▶ _SUPPLIED DATA_:
---------------
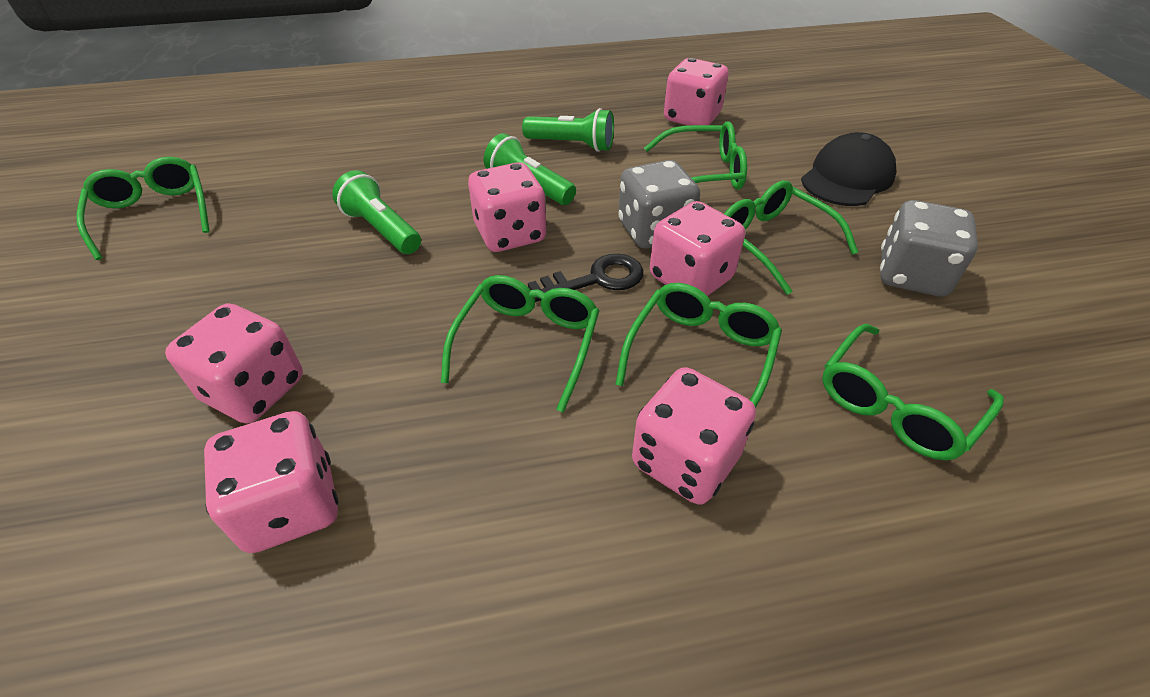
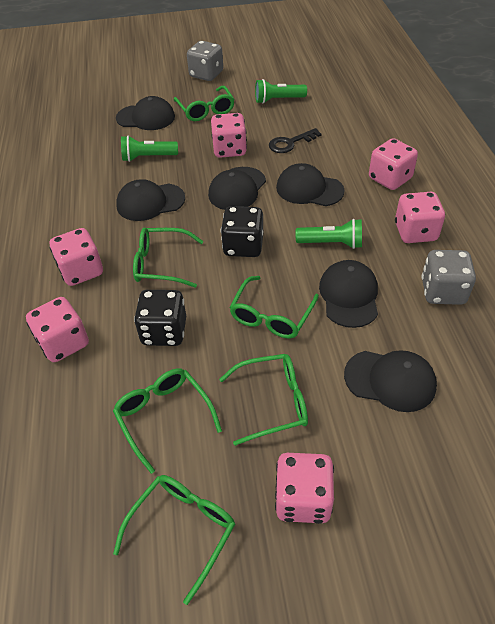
black cap: 1 -> 6
black dice: 0 -> 2

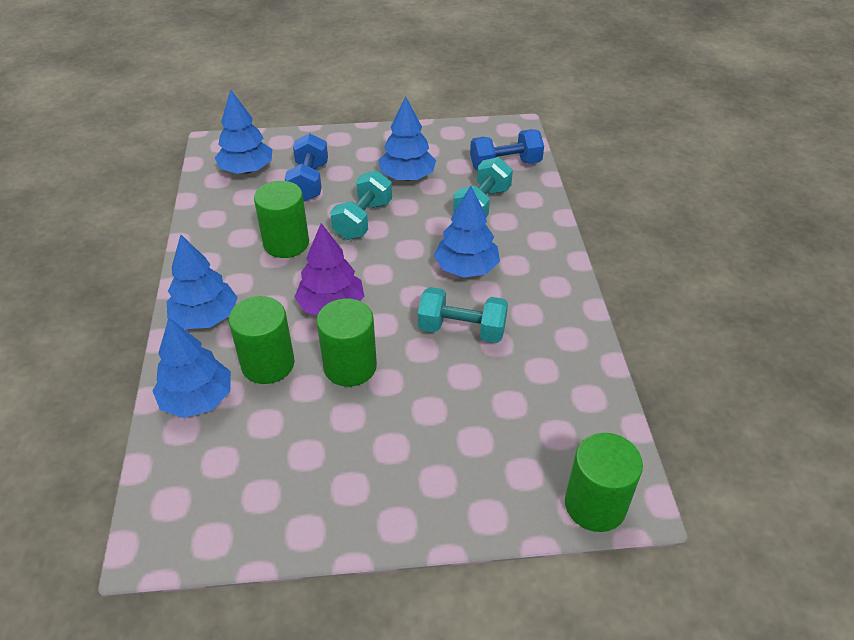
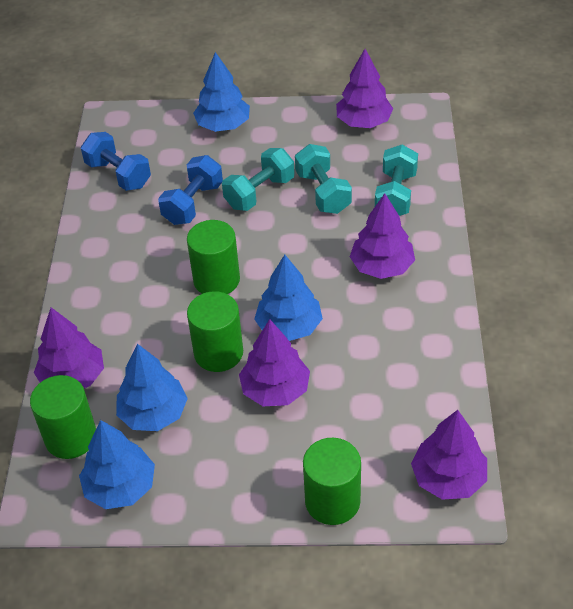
blue tree: 5 -> 4
purple tree: 1 -> 5

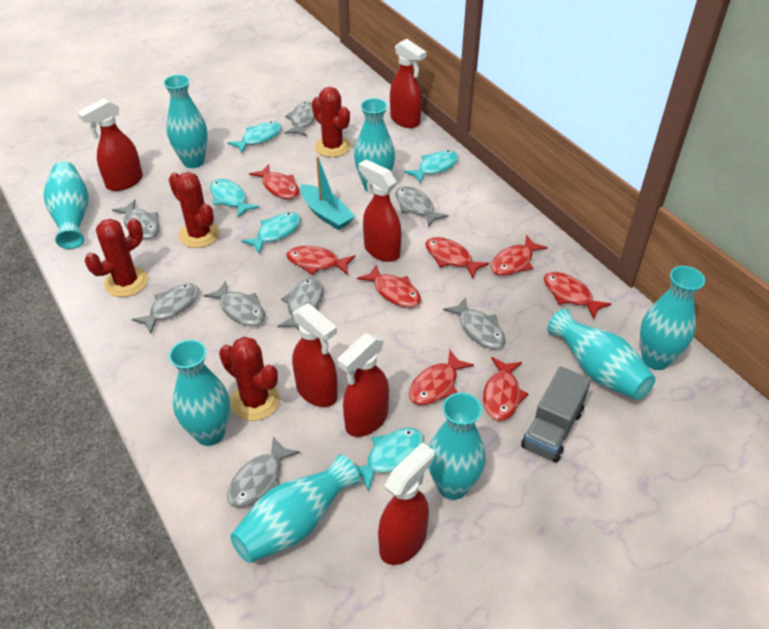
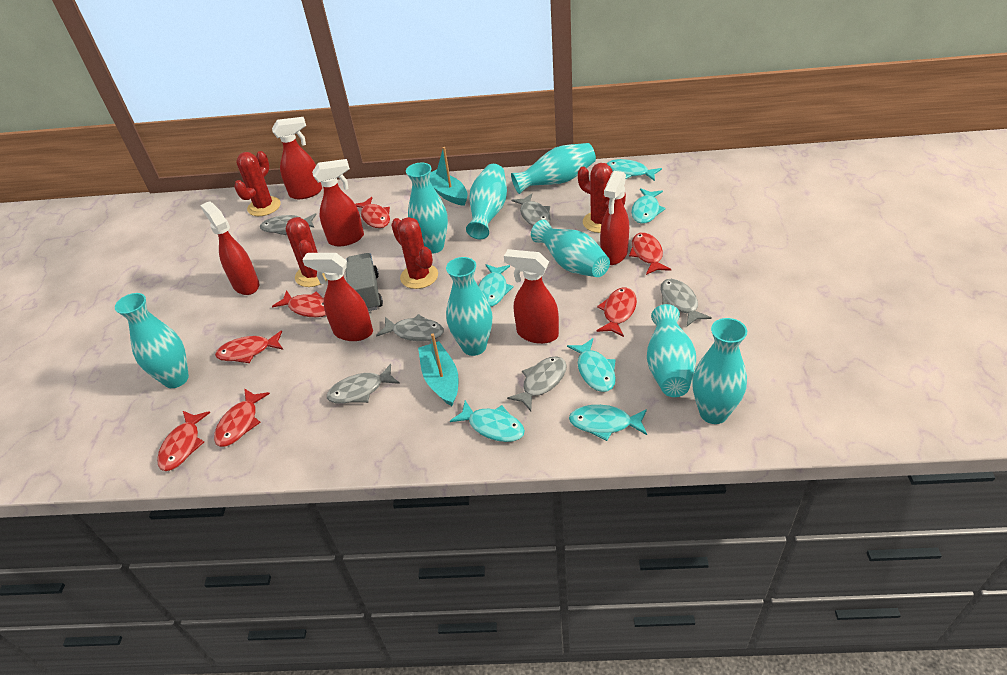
grey fish: 8 -> 6
red fish: 8 -> 7
turquoise boat: 1 -> 2
turquoise fish: 5 -> 6

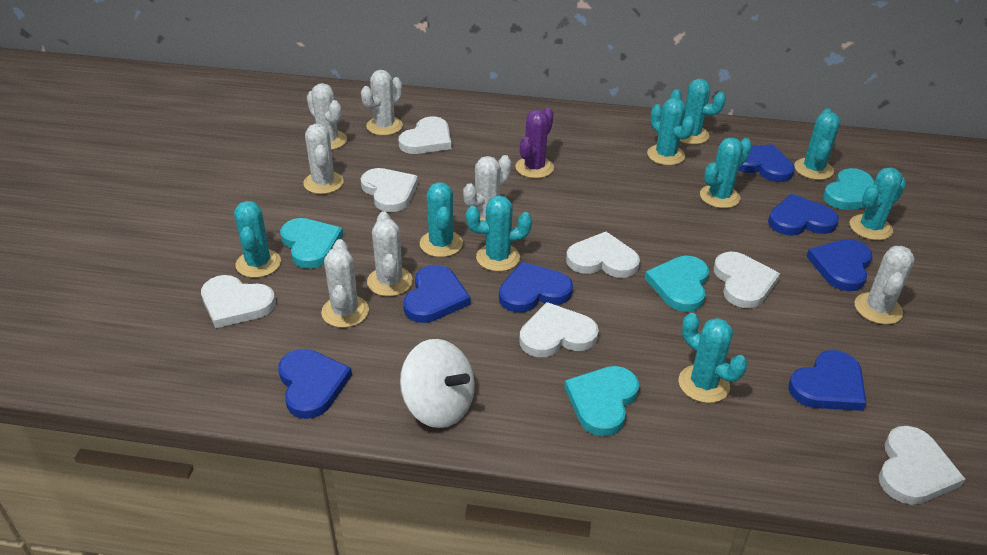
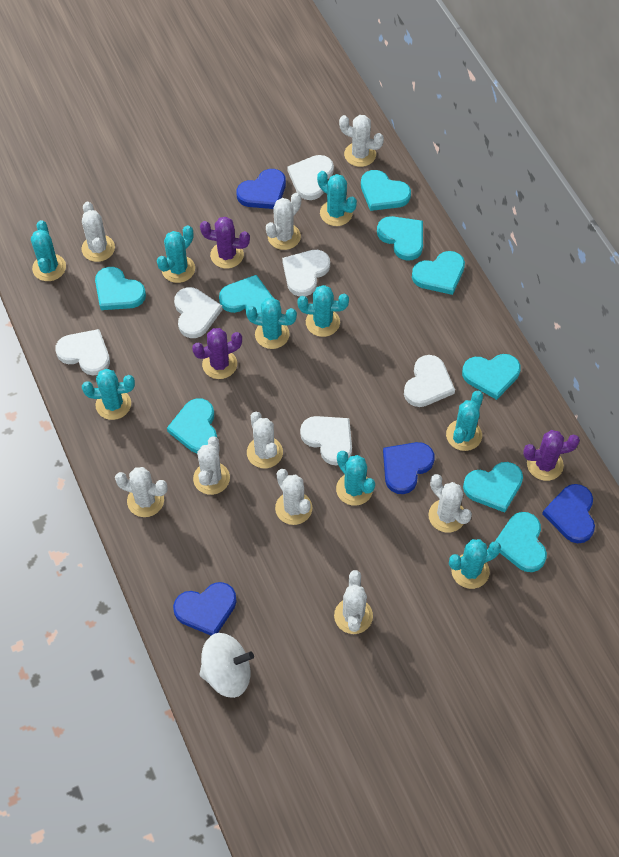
blue heart: 7 -> 4
purple cactus: 1 -> 3
turquoise heart: 4 -> 9
white cactus: 7 -> 9
white heart: 7 -> 6

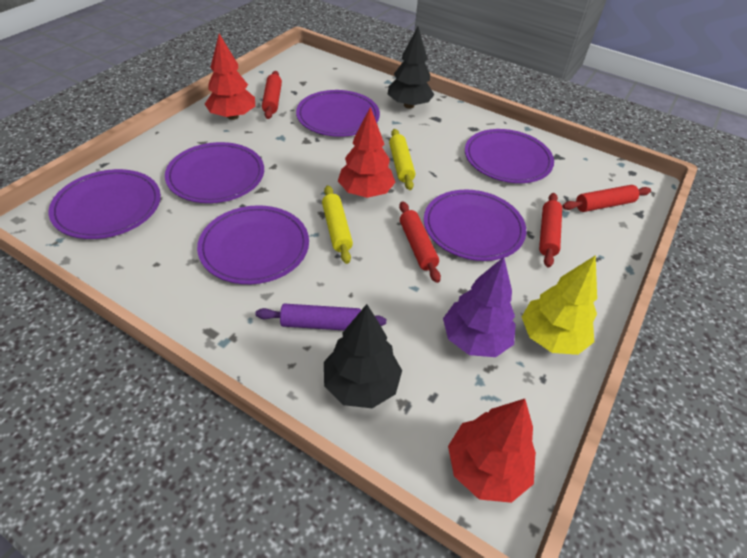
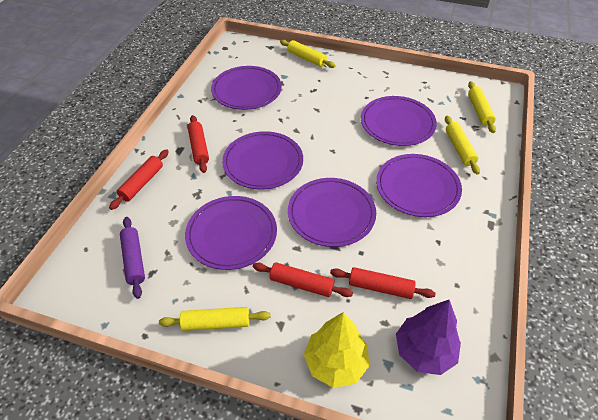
black tree: 2 -> 0
red tree: 3 -> 0
yellow rolling pin: 2 -> 4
---------------
▶ _ACTION ITEM_: Write out verbatim the lines from the one containing "turquoise boat: 1 -> 2" through the last line of the listing above, and no other lines; omit pictures.

▶ _SOLUTION_:
turquoise boat: 1 -> 2
turquoise fish: 5 -> 6

blue heart: 7 -> 4
purple cactus: 1 -> 3
turquoise heart: 4 -> 9
white cactus: 7 -> 9
white heart: 7 -> 6

black tree: 2 -> 0
red tree: 3 -> 0
yellow rolling pin: 2 -> 4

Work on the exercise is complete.